| Task to complete |
Between the line containing "blue box: 2 -> 0" and the line containing "purple dumbbell: 0 -> 5" lies a run of lines; give that run again exactly, with both of those lines, and nothing else from the entries below.

| Source material |
....

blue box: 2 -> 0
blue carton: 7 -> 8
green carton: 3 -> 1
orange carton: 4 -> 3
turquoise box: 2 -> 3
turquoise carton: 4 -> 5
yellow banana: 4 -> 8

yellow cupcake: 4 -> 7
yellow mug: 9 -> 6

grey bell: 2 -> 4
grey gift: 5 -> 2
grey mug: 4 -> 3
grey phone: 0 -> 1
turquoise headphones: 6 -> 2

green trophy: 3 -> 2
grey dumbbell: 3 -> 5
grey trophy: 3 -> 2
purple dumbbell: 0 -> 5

....

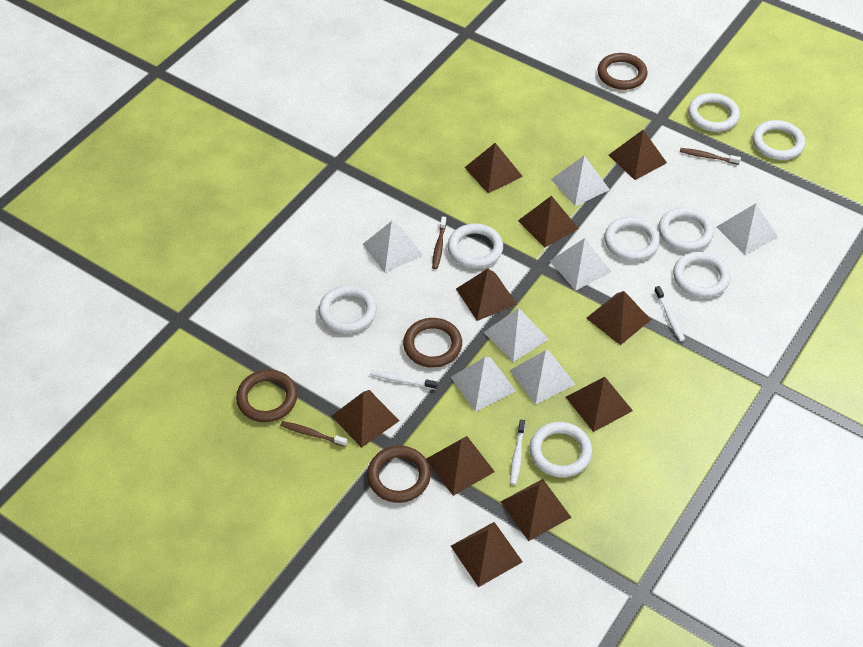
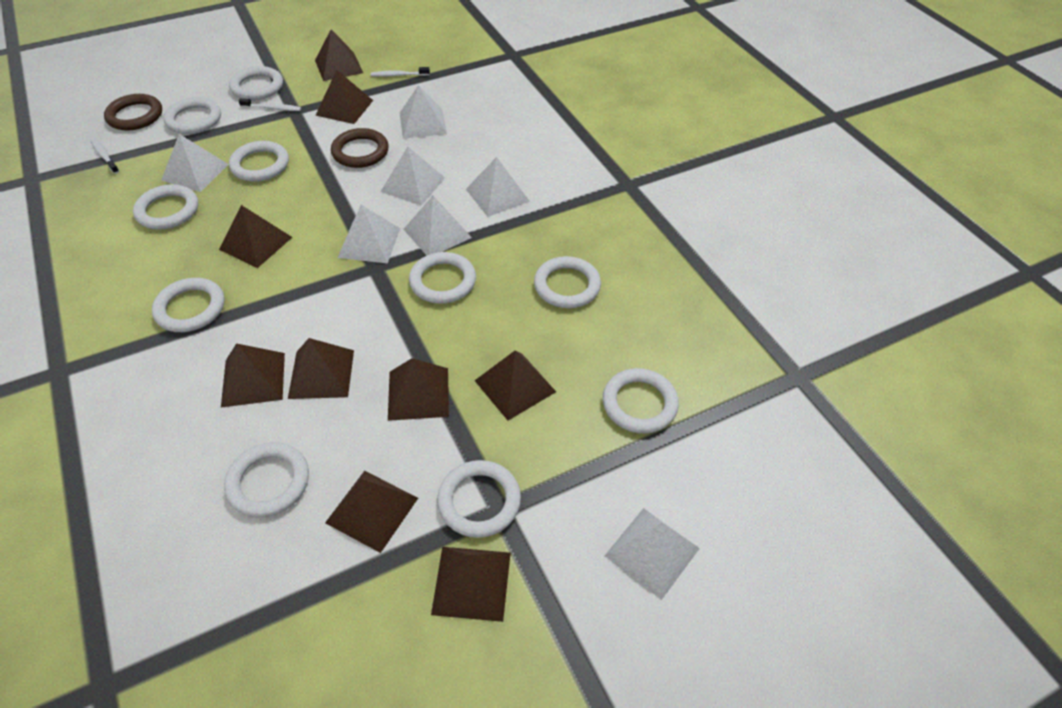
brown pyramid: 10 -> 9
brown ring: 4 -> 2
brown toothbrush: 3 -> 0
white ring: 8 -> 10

....

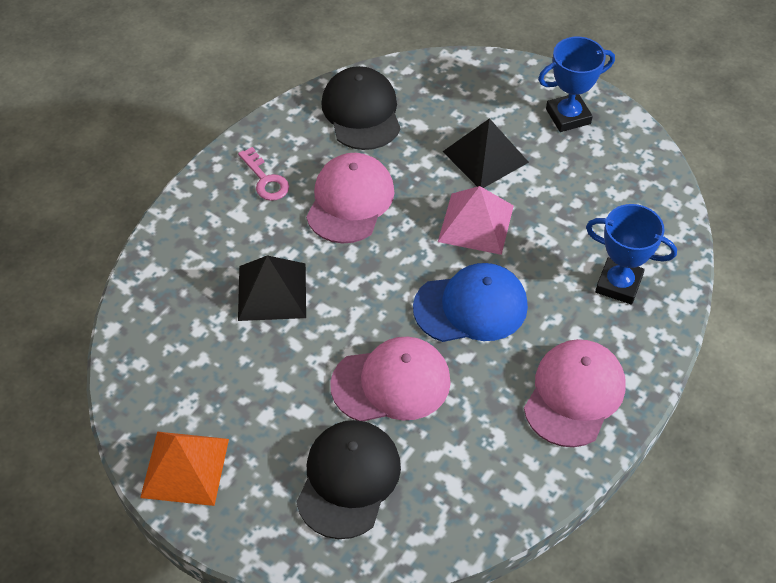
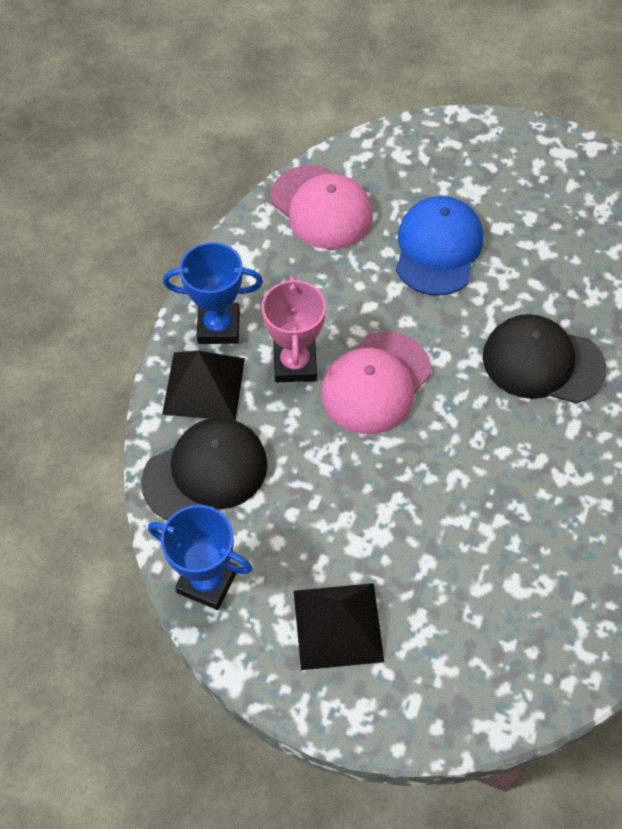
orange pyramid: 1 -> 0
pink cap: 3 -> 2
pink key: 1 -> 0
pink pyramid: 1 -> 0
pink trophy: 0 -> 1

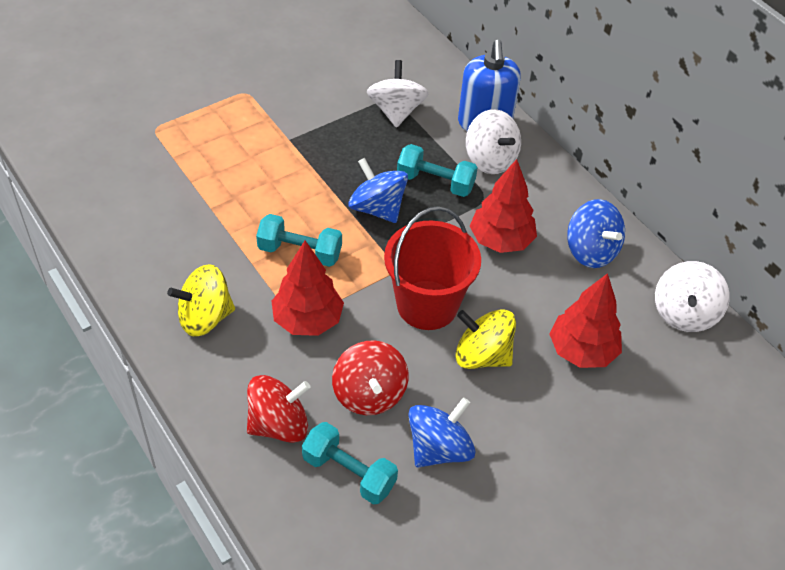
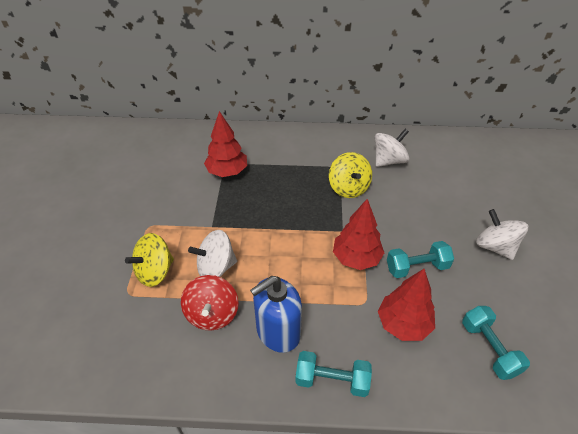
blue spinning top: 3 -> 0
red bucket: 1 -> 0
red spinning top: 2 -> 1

....

| Completed task |
blue box: 2 -> 0
blue carton: 7 -> 8
green carton: 3 -> 1
orange carton: 4 -> 3
turquoise box: 2 -> 3
turquoise carton: 4 -> 5
yellow banana: 4 -> 8

yellow cupcake: 4 -> 7
yellow mug: 9 -> 6

grey bell: 2 -> 4
grey gift: 5 -> 2
grey mug: 4 -> 3
grey phone: 0 -> 1
turquoise headphones: 6 -> 2

green trophy: 3 -> 2
grey dumbbell: 3 -> 5
grey trophy: 3 -> 2
purple dumbbell: 0 -> 5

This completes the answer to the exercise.